Exercise details
Which lines of the entries contain the word "turned"? Please list them.

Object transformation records
━━━━━━━━

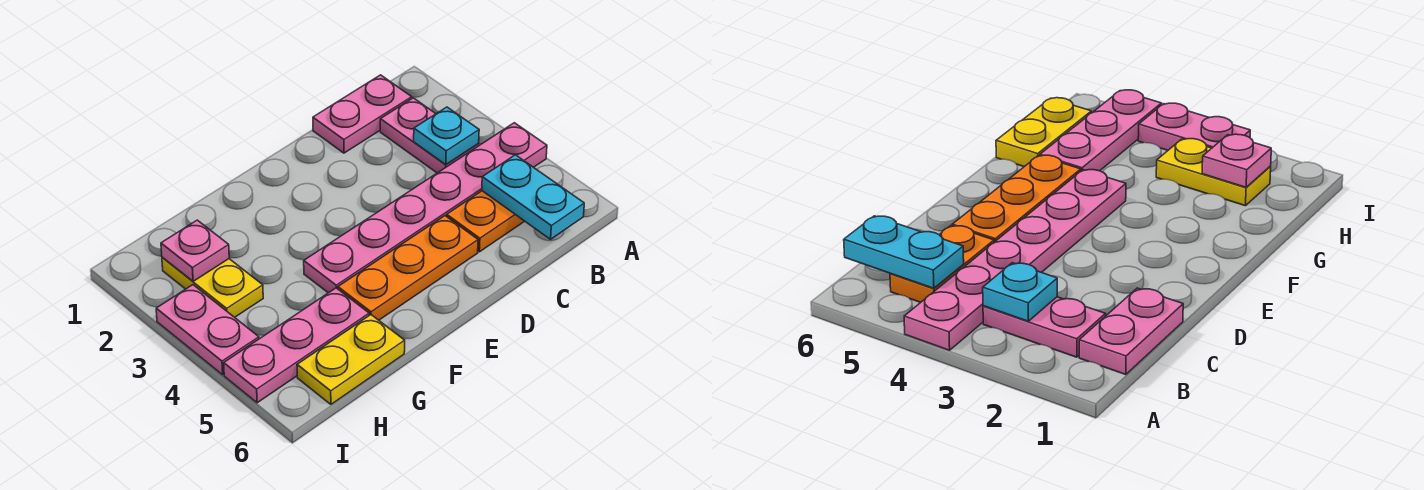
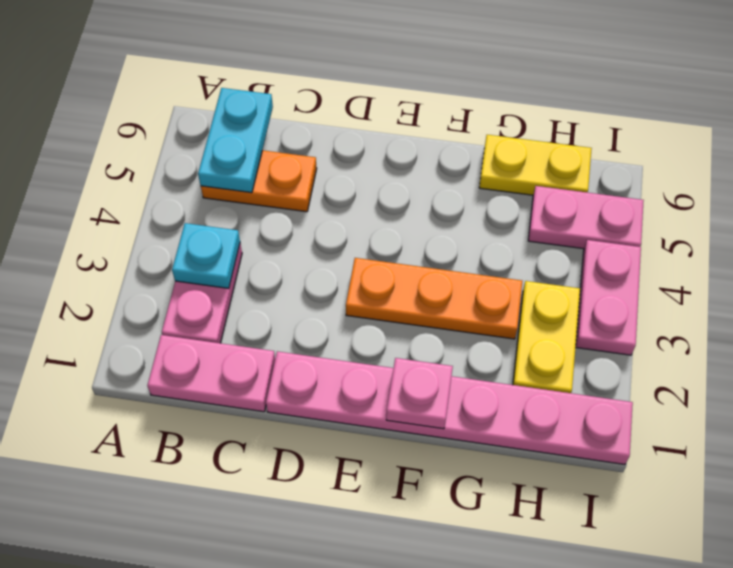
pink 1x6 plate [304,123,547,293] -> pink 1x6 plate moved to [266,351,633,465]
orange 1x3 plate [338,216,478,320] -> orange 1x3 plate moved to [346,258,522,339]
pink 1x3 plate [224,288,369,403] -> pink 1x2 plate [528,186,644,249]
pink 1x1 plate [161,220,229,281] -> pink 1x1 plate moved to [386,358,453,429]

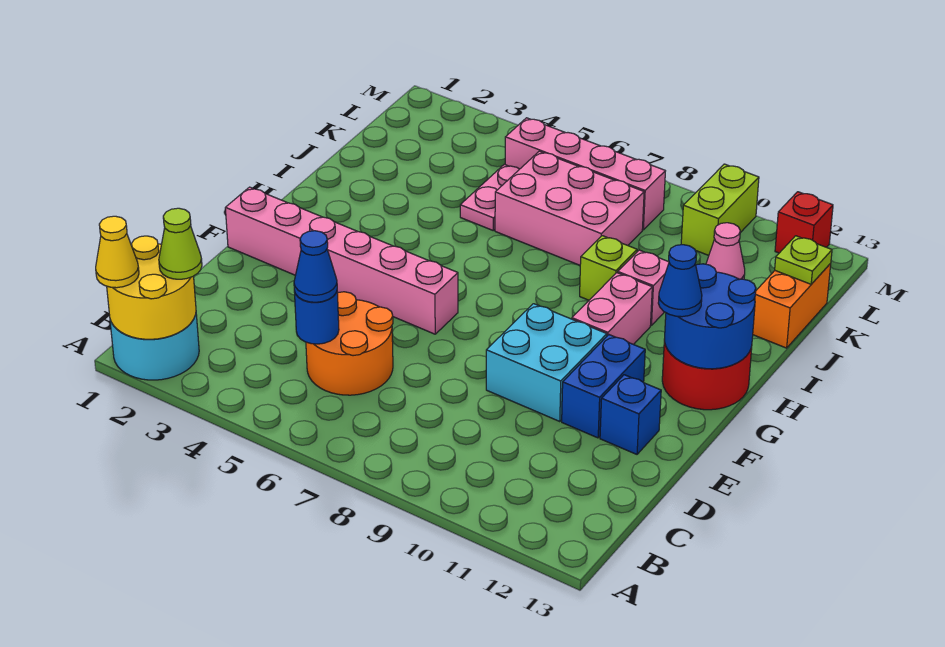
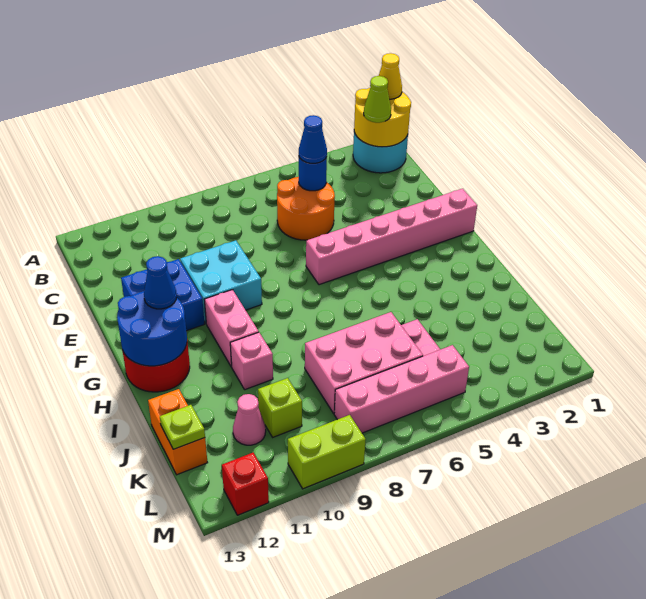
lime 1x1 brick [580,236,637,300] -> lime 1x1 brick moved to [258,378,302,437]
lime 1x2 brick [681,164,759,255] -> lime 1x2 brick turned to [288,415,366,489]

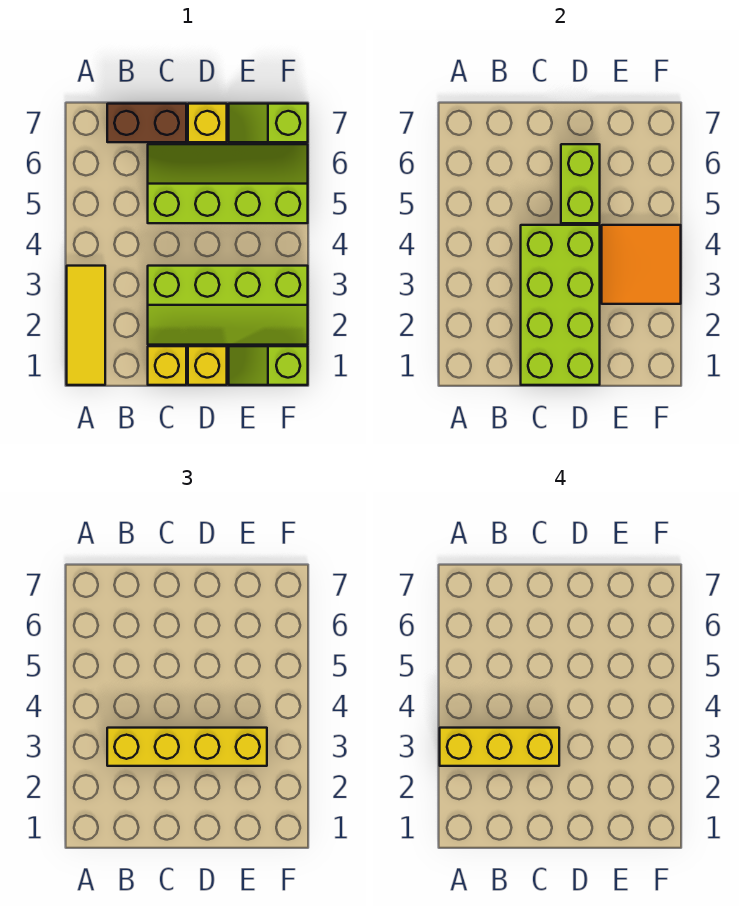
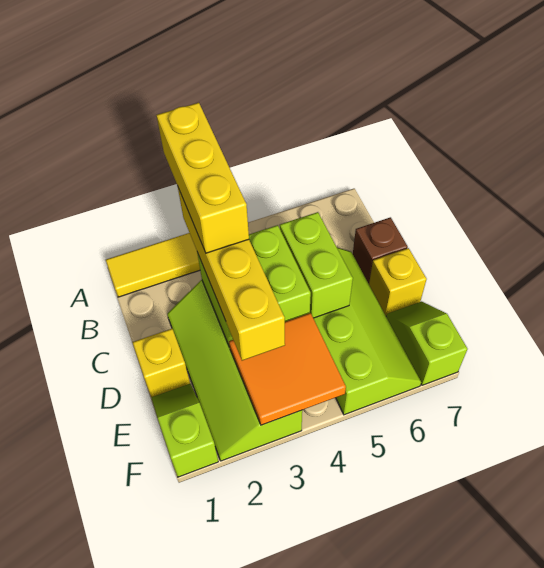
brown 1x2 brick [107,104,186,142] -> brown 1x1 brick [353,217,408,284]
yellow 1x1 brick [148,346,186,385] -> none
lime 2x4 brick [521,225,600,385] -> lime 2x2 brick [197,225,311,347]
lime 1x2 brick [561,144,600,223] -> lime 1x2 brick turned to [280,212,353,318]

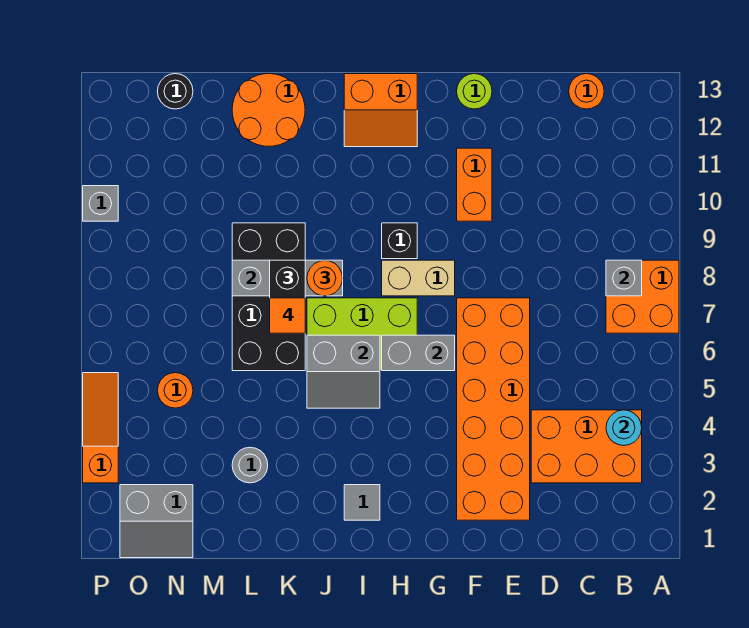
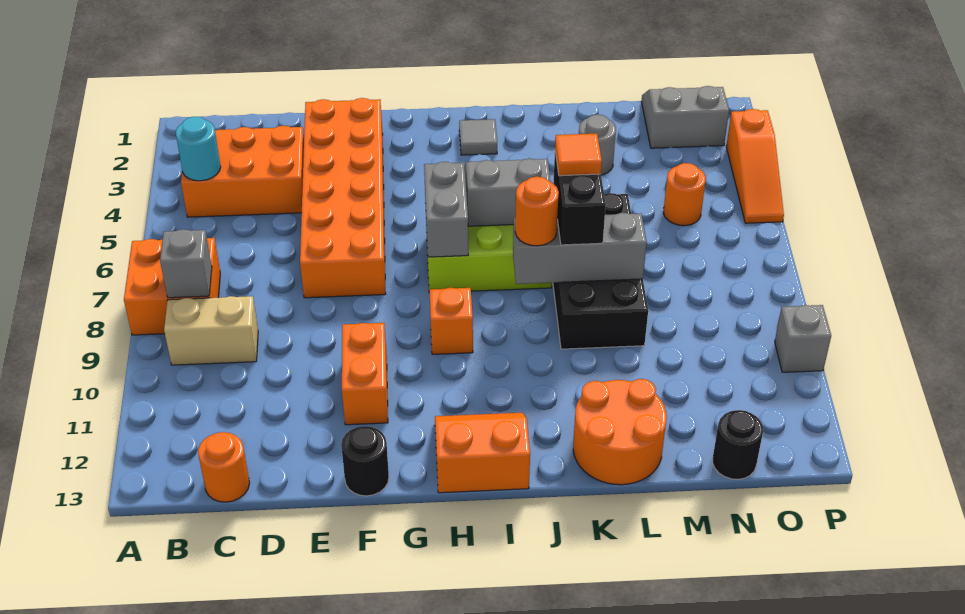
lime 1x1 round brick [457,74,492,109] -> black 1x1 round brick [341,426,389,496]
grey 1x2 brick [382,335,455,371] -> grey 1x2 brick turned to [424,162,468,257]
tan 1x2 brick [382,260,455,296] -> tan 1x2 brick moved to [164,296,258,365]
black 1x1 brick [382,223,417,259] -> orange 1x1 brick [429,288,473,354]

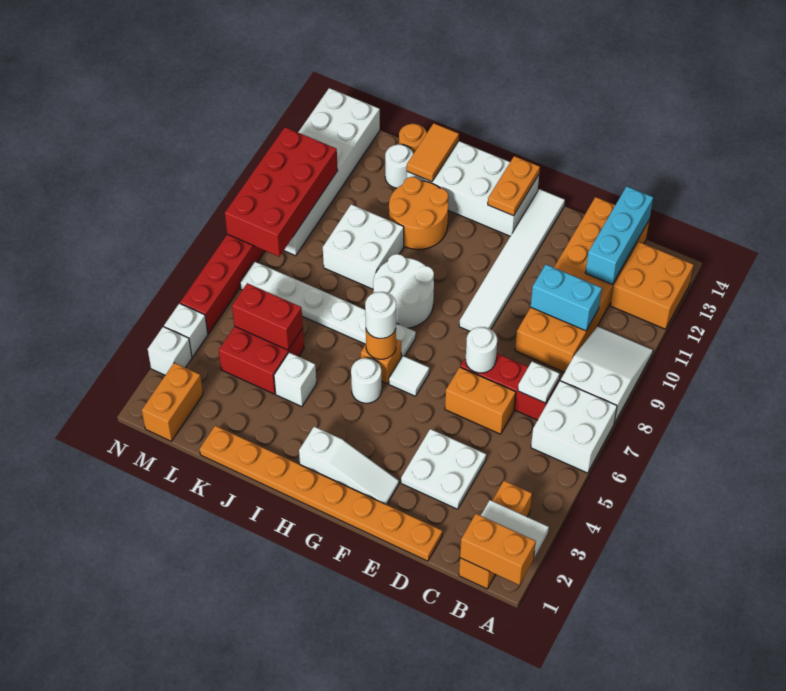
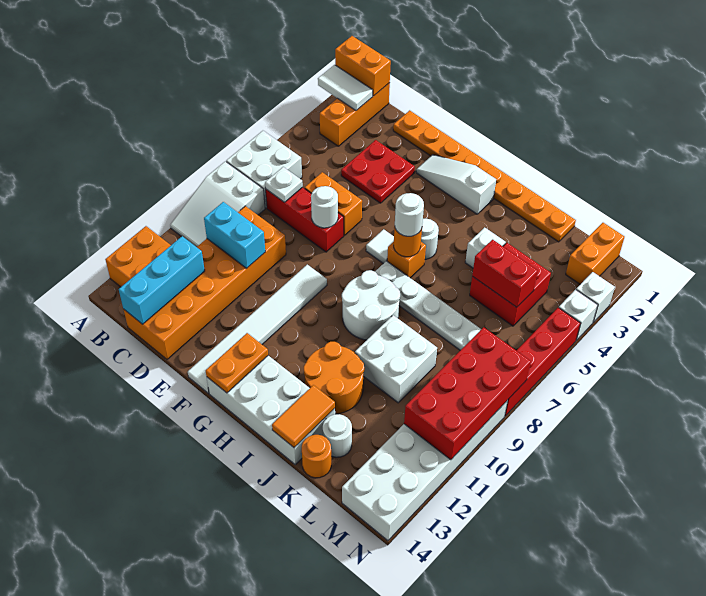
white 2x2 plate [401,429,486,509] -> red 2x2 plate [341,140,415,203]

━━━━━━━━

Response to this task
lime 1x2 brick [681,164,759,255] -> lime 1x2 brick turned to [288,415,366,489]
lime 1x2 brick [561,144,600,223] -> lime 1x2 brick turned to [280,212,353,318]
grey 1x2 brick [382,335,455,371] -> grey 1x2 brick turned to [424,162,468,257]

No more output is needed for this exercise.